───── INPUT DATA

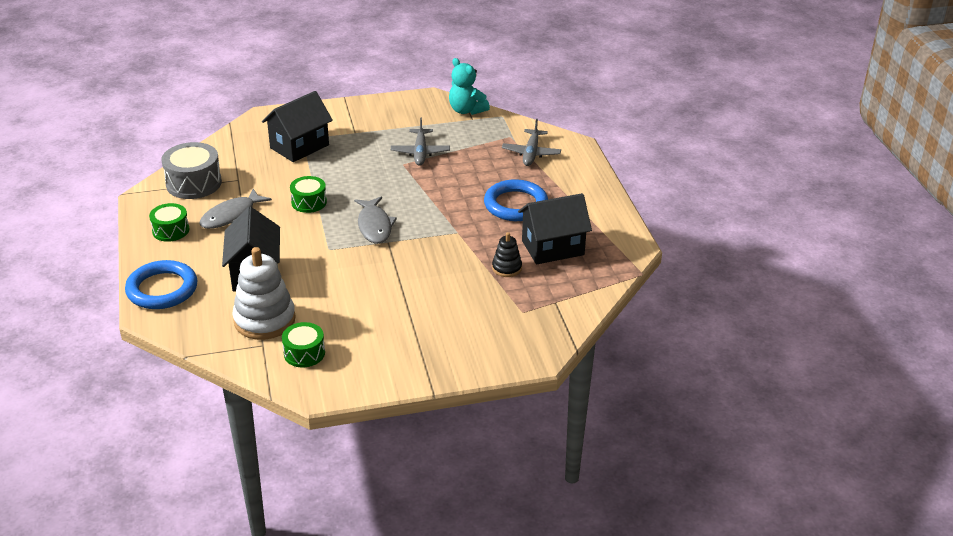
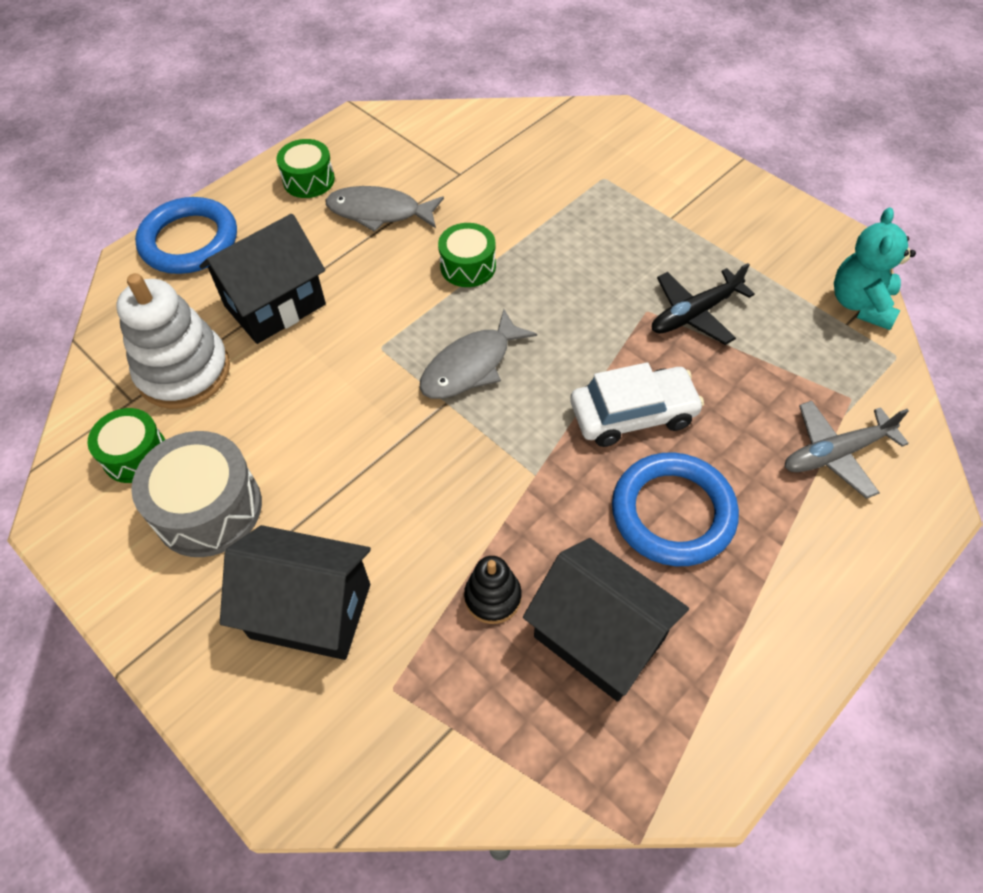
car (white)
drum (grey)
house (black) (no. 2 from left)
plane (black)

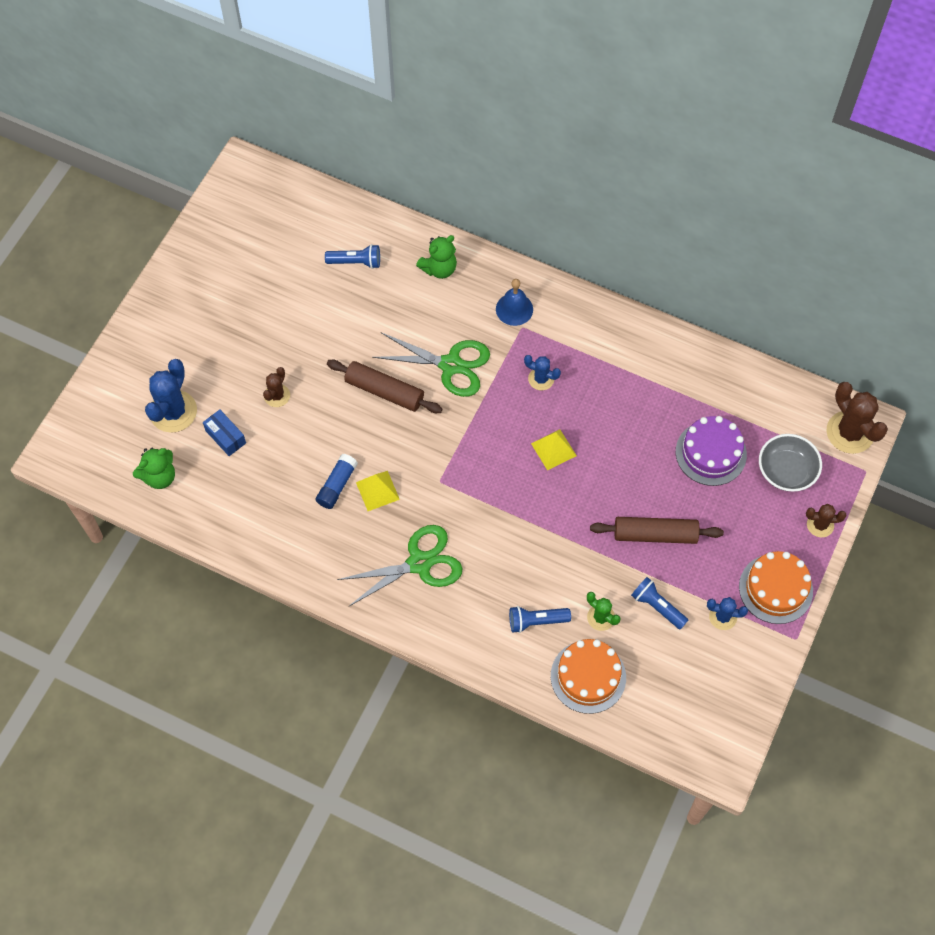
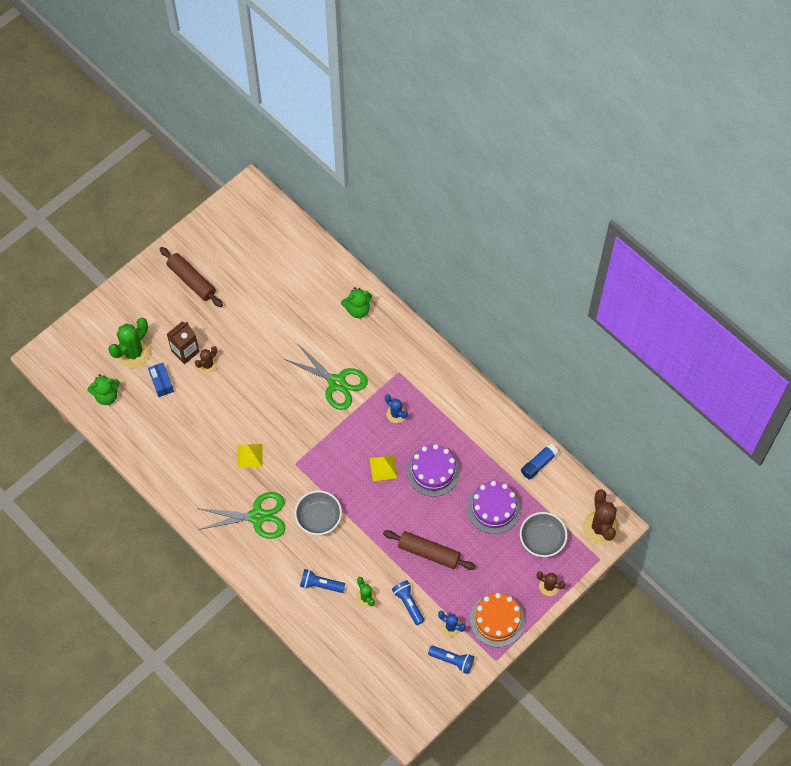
bell (blue)
cake (orange) (no. 1 from left in the first image)
carton (brown)
bowl (grey) (no. 1 from left)
cake (purple) (no. 1 from left)
glue stick (blue)
flashlight (blue) (no. 3 from left)
rolling pin (brown) (no. 1 from left)
cactus (green) (no. 1 from left)

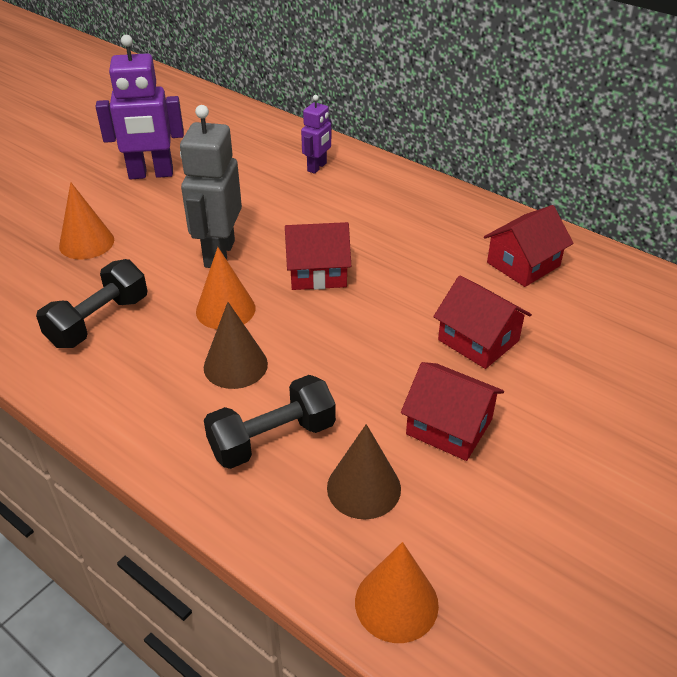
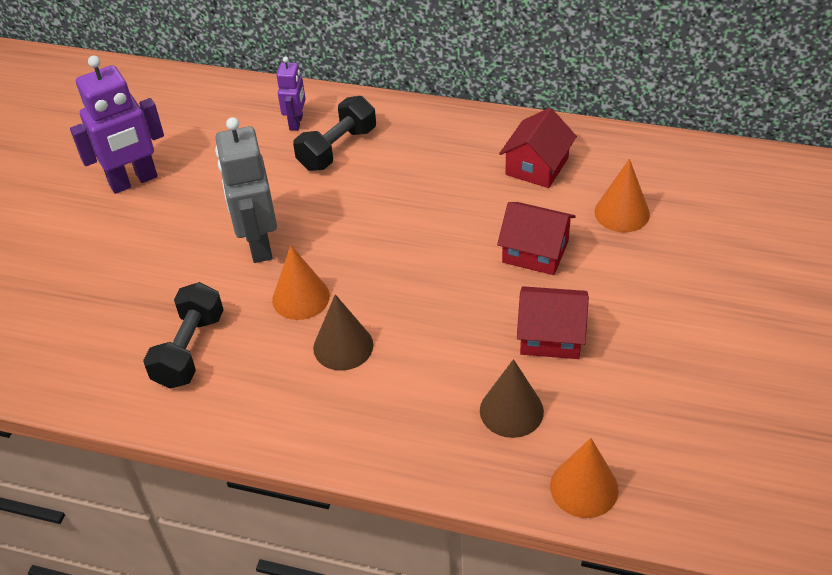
house (red) (no. 1 from left in the first image)
cone (orange) (no. 3 from left)
dumbbell (black) (no. 2 from left)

──────────

A verbatim copy of all the records, minus the pictures, is the expected answer.

OUTPUT FOR THIS TASK |
car (white)
drum (grey)
house (black) (no. 2 from left)
plane (black)

bell (blue)
cake (orange) (no. 1 from left in the first image)
carton (brown)
bowl (grey) (no. 1 from left)
cake (purple) (no. 1 from left)
glue stick (blue)
flashlight (blue) (no. 3 from left)
rolling pin (brown) (no. 1 from left)
cactus (green) (no. 1 from left)

house (red) (no. 1 from left in the first image)
cone (orange) (no. 3 from left)
dumbbell (black) (no. 2 from left)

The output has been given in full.